TASK DESCRIPTION
Please quote all of the records below word for word, omitting the pictures from your reply.
PROVIDED RECORDS Start Marker
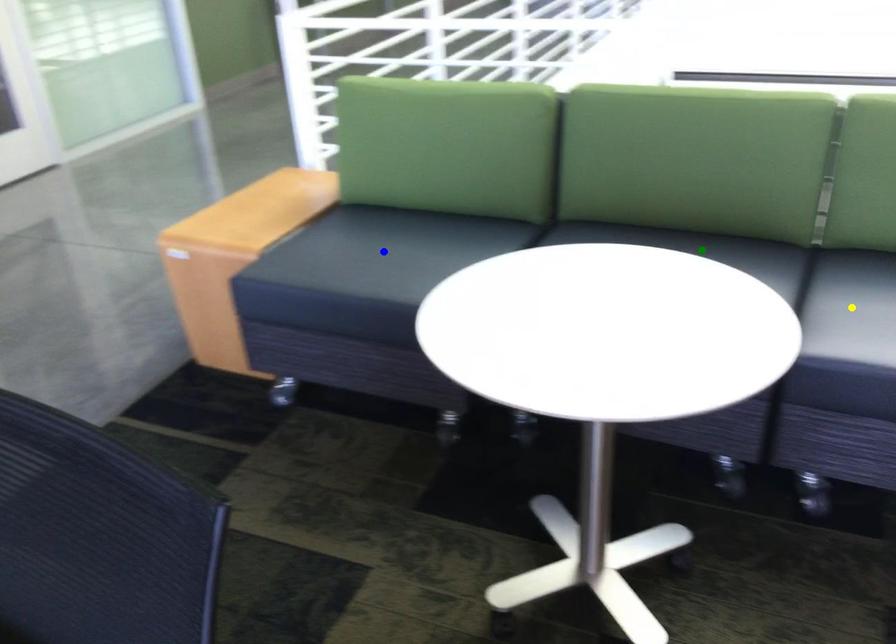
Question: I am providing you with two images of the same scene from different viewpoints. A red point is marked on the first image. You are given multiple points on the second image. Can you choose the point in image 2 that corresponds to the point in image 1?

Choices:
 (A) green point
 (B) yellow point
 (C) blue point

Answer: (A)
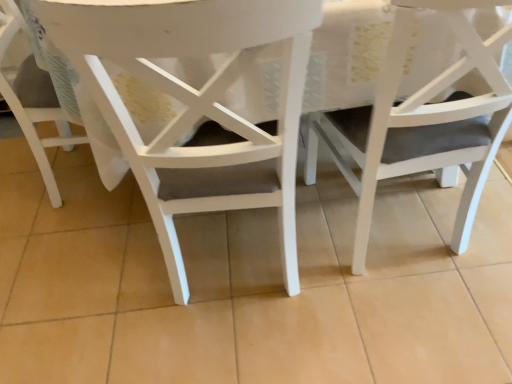
Question: Is white matte chair at center, the second chair from the right, outside of matte white chair at center, which is counted as the 1th chair, starting from the right?

Choices:
 (A) yes
 (B) no

Answer: (A)

Question: From the image's perspective, is white matte chair at center, which appears as the second chair when viewed from the left, located above matte white chair at center, the 3th chair from the left?

Choices:
 (A) yes
 (B) no

Answer: (B)

Question: Can you confirm if white matte chair at center, the second chair from the right, is taller than matte white chair at center, which is counted as the 1th chair, starting from the right?

Choices:
 (A) no
 (B) yes

Answer: (B)

Question: Is white matte chair at center, which appears as the second chair when viewed from the left, positioned behind matte white chair at center, the 3th chair from the left?

Choices:
 (A) no
 (B) yes

Answer: (A)

Question: Are white matte chair at center, which appears as the second chair when viewed from the left, and matte white chair at center, the 3th chair from the left, located far from each other?

Choices:
 (A) no
 (B) yes

Answer: (A)

Question: Considering the relative sizes of white matte chair at center, which appears as the second chair when viewed from the left, and matte white chair at center, which is counted as the 1th chair, starting from the right, in the image provided, is white matte chair at center, which appears as the second chair when viewed from the left, shorter than matte white chair at center, which is counted as the 1th chair, starting from the right,?

Choices:
 (A) no
 (B) yes

Answer: (A)

Question: From a real-world perspective, is white matte chair at lower left, which is the first chair in left-to-right order, located beneath matte white chair at center, the 3th chair from the left?

Choices:
 (A) yes
 (B) no

Answer: (A)

Question: Is white matte chair at lower left, which is the first chair in left-to-right order, thinner than matte white chair at center, which is counted as the 1th chair, starting from the right?

Choices:
 (A) yes
 (B) no

Answer: (A)

Question: From a real-world perspective, is white matte chair at lower left, marked as the third chair in a right-to-left arrangement, physically above matte white chair at center, which is counted as the 1th chair, starting from the right?

Choices:
 (A) no
 (B) yes

Answer: (A)

Question: Is white matte chair at lower left, which is the first chair in left-to-right order, at the right side of matte white chair at center, the 3th chair from the left?

Choices:
 (A) yes
 (B) no

Answer: (B)

Question: Is white matte chair at lower left, which is the first chair in left-to-right order, taller than matte white chair at center, the 3th chair from the left?

Choices:
 (A) no
 (B) yes

Answer: (A)

Question: Is white matte chair at lower left, which is the first chair in left-to-right order, looking in the opposite direction of matte white chair at center, which is counted as the 1th chair, starting from the right?

Choices:
 (A) yes
 (B) no

Answer: (B)

Question: Can you confirm if white matte chair at lower left, marked as the third chair in a right-to-left arrangement, is positioned to the left of white matte chair at center, which appears as the second chair when viewed from the left?

Choices:
 (A) yes
 (B) no

Answer: (A)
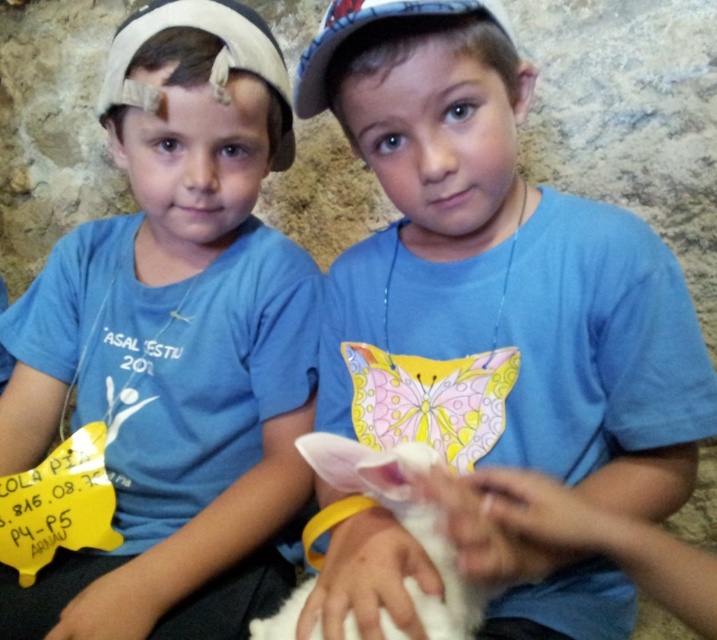
You are a photographer standing at point (371, 33). You want to take a photo of the two boys and the animal. The minimum distance required for your camera to focus properly is 25 inches. Will you be able to capture them clearly?

The two boys are 24.55 inches apart, which is less than the minimum focusing distance of 25 inches. Therefore, the camera may not focus properly, and capturing them clearly might be difficult.

You are standing at the origin point in the image. Which of the two points, point (403, 611) or point (262, 627), is closer to you?

Point (403, 611) is closer to you because it is in front of point (262, 627).

You are a photographer trying to capture a clear photo of the white fluffy rabbit at center. However, the blue matte shirt at center is blocking your view. Can you determine if the rabbit is still visible through the shirt?

The blue matte shirt at center is positioned over white fluffy rabbit at center, so the rabbit is completely blocked and not visible through the shirt.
PROVIDED RECORDS End Marker
SOLUTION FOR THIS EXERCISE
Question: I am providing you with two images of the same scene from different viewpoints. A red point is marked on the first image. You are given multiple points on the second image. Can you choose the point in image 2 that corresponds to the point in image 1?

Choices:
 (A) green point
 (B) yellow point
 (C) blue point

Answer: (A)
Question: Is white matte chair at center, the second chair from the right, outside of matte white chair at center, which is counted as the 1th chair, starting from the right?

Choices:
 (A) yes
 (B) no

Answer: (A)

Question: From the image's perspective, is white matte chair at center, which appears as the second chair when viewed from the left, located above matte white chair at center, the 3th chair from the left?

Choices:
 (A) yes
 (B) no

Answer: (B)

Question: Can you confirm if white matte chair at center, the second chair from the right, is taller than matte white chair at center, which is counted as the 1th chair, starting from the right?

Choices:
 (A) no
 (B) yes

Answer: (B)

Question: Is white matte chair at center, which appears as the second chair when viewed from the left, positioned behind matte white chair at center, the 3th chair from the left?

Choices:
 (A) no
 (B) yes

Answer: (A)

Question: Are white matte chair at center, which appears as the second chair when viewed from the left, and matte white chair at center, the 3th chair from the left, located far from each other?

Choices:
 (A) no
 (B) yes

Answer: (A)

Question: Considering the relative sizes of white matte chair at center, which appears as the second chair when viewed from the left, and matte white chair at center, which is counted as the 1th chair, starting from the right, in the image provided, is white matte chair at center, which appears as the second chair when viewed from the left, shorter than matte white chair at center, which is counted as the 1th chair, starting from the right,?

Choices:
 (A) no
 (B) yes

Answer: (A)

Question: From a real-world perspective, is white matte chair at lower left, which is the first chair in left-to-right order, located beneath matte white chair at center, the 3th chair from the left?

Choices:
 (A) yes
 (B) no

Answer: (A)

Question: Is white matte chair at lower left, which is the first chair in left-to-right order, thinner than matte white chair at center, which is counted as the 1th chair, starting from the right?

Choices:
 (A) yes
 (B) no

Answer: (A)

Question: From a real-world perspective, is white matte chair at lower left, marked as the third chair in a right-to-left arrangement, physically above matte white chair at center, which is counted as the 1th chair, starting from the right?

Choices:
 (A) no
 (B) yes

Answer: (A)

Question: Is white matte chair at lower left, which is the first chair in left-to-right order, at the right side of matte white chair at center, the 3th chair from the left?

Choices:
 (A) yes
 (B) no

Answer: (B)

Question: Is white matte chair at lower left, which is the first chair in left-to-right order, taller than matte white chair at center, the 3th chair from the left?

Choices:
 (A) no
 (B) yes

Answer: (A)

Question: Is white matte chair at lower left, which is the first chair in left-to-right order, looking in the opposite direction of matte white chair at center, which is counted as the 1th chair, starting from the right?

Choices:
 (A) yes
 (B) no

Answer: (B)

Question: Can you confirm if white matte chair at lower left, marked as the third chair in a right-to-left arrangement, is positioned to the left of white matte chair at center, which appears as the second chair when viewed from the left?

Choices:
 (A) yes
 (B) no

Answer: (A)
You are a photographer standing at point (371, 33). You want to take a photo of the two boys and the animal. The minimum distance required for your camera to focus properly is 25 inches. Will you be able to capture them clearly?

The two boys are 24.55 inches apart, which is less than the minimum focusing distance of 25 inches. Therefore, the camera may not focus properly, and capturing them clearly might be difficult.

You are standing at the origin point in the image. Which of the two points, point (403, 611) or point (262, 627), is closer to you?

Point (403, 611) is closer to you because it is in front of point (262, 627).

You are a photographer trying to capture a clear photo of the white fluffy rabbit at center. However, the blue matte shirt at center is blocking your view. Can you determine if the rabbit is still visible through the shirt?

The blue matte shirt at center is positioned over white fluffy rabbit at center, so the rabbit is completely blocked and not visible through the shirt.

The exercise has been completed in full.